[Items listed in a dataset]
■ ■ ■ ■ ■
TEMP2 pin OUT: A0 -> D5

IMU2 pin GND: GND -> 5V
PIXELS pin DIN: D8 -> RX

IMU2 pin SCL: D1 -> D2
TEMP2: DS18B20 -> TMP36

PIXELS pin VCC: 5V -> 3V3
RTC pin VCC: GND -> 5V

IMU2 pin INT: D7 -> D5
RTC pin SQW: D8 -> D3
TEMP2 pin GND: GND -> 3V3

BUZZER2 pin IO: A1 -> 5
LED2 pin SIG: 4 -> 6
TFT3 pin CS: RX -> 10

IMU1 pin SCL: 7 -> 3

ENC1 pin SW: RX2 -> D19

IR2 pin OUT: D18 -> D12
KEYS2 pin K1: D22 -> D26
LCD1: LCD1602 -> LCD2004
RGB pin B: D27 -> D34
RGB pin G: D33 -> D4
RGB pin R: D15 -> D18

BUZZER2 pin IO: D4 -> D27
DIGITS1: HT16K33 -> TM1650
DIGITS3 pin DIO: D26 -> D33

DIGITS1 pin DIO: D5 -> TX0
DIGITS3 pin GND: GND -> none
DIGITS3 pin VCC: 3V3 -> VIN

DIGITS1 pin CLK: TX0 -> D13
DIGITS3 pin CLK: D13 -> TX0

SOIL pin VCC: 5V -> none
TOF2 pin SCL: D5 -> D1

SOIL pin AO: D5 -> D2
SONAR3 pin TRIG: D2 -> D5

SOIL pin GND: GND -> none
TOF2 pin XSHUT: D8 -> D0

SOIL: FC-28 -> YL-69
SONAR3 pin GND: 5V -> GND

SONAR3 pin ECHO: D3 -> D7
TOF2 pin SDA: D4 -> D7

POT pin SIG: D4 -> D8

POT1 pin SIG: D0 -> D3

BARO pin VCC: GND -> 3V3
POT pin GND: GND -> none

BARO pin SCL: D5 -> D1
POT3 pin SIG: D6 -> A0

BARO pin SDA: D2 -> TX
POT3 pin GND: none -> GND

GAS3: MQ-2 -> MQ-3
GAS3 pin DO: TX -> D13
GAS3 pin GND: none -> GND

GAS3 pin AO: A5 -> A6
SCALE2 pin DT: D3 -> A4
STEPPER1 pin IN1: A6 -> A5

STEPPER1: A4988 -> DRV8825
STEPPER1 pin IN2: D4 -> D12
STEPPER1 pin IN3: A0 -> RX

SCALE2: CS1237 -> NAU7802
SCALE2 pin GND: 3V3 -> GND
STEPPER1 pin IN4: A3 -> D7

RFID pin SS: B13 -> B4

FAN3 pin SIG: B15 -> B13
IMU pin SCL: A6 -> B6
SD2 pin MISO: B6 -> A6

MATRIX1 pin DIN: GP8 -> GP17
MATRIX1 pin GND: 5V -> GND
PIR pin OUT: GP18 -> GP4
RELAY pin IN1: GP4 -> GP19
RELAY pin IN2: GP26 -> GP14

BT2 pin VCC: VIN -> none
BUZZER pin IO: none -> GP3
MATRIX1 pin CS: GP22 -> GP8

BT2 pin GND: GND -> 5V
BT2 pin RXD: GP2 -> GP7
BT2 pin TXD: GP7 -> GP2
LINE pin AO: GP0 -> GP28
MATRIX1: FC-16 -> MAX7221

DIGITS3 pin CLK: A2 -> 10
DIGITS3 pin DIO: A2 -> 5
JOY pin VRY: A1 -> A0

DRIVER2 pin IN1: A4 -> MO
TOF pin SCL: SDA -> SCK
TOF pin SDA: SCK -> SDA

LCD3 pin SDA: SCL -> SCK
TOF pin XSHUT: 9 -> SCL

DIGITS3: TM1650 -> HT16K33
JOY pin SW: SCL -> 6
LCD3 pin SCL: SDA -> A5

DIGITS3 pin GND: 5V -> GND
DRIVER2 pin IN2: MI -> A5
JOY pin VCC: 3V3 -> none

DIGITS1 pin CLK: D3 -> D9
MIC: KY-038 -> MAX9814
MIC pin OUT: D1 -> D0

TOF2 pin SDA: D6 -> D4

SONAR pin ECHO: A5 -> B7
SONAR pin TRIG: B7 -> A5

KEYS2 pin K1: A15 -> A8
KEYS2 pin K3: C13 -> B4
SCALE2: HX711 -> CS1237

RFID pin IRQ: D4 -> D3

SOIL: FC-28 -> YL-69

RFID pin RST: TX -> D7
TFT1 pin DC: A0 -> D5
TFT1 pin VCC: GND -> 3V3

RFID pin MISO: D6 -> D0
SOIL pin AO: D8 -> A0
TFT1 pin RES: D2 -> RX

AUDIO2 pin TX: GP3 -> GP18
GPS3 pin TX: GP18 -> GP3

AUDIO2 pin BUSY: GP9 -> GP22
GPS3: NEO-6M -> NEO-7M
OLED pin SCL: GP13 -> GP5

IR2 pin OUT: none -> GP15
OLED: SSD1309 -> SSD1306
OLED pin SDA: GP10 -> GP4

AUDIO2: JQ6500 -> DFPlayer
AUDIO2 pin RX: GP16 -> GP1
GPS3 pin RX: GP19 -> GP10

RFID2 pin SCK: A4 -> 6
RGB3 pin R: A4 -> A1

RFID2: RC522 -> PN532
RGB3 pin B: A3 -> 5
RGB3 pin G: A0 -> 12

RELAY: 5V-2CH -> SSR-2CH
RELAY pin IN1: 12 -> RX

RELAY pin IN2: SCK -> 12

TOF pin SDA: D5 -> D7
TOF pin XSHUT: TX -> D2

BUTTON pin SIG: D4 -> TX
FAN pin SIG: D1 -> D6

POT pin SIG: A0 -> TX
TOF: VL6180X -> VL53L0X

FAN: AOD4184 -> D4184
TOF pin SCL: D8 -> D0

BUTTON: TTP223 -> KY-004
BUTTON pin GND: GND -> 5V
■ ■ ■ ■ ■
◆ **Exercise goal**:
In the entries above, one line contains "DRIVER2 pin IN2: MI -> A5" and another contains "FAN pin SIG: D1 -> D6". Reproduce exactly those two lines and the lines between them, nothing else.

◆ **Completed exercise**:
DRIVER2 pin IN2: MI -> A5
JOY pin VCC: 3V3 -> none

DIGITS1 pin CLK: D3 -> D9
MIC: KY-038 -> MAX9814
MIC pin OUT: D1 -> D0

TOF2 pin SDA: D6 -> D4

SONAR pin ECHO: A5 -> B7
SONAR pin TRIG: B7 -> A5

KEYS2 pin K1: A15 -> A8
KEYS2 pin K3: C13 -> B4
SCALE2: HX711 -> CS1237

RFID pin IRQ: D4 -> D3

SOIL: FC-28 -> YL-69

RFID pin RST: TX -> D7
TFT1 pin DC: A0 -> D5
TFT1 pin VCC: GND -> 3V3

RFID pin MISO: D6 -> D0
SOIL pin AO: D8 -> A0
TFT1 pin RES: D2 -> RX

AUDIO2 pin TX: GP3 -> GP18
GPS3 pin TX: GP18 -> GP3

AUDIO2 pin BUSY: GP9 -> GP22
GPS3: NEO-6M -> NEO-7M
OLED pin SCL: GP13 -> GP5

IR2 pin OUT: none -> GP15
OLED: SSD1309 -> SSD1306
OLED pin SDA: GP10 -> GP4

AUDIO2: JQ6500 -> DFPlayer
AUDIO2 pin RX: GP16 -> GP1
GPS3 pin RX: GP19 -> GP10

RFID2 pin SCK: A4 -> 6
RGB3 pin R: A4 -> A1

RFID2: RC522 -> PN532
RGB3 pin B: A3 -> 5
RGB3 pin G: A0 -> 12

RELAY: 5V-2CH -> SSR-2CH
RELAY pin IN1: 12 -> RX

RELAY pin IN2: SCK -> 12

TOF pin SDA: D5 -> D7
TOF pin XSHUT: TX -> D2

BUTTON pin SIG: D4 -> TX
FAN pin SIG: D1 -> D6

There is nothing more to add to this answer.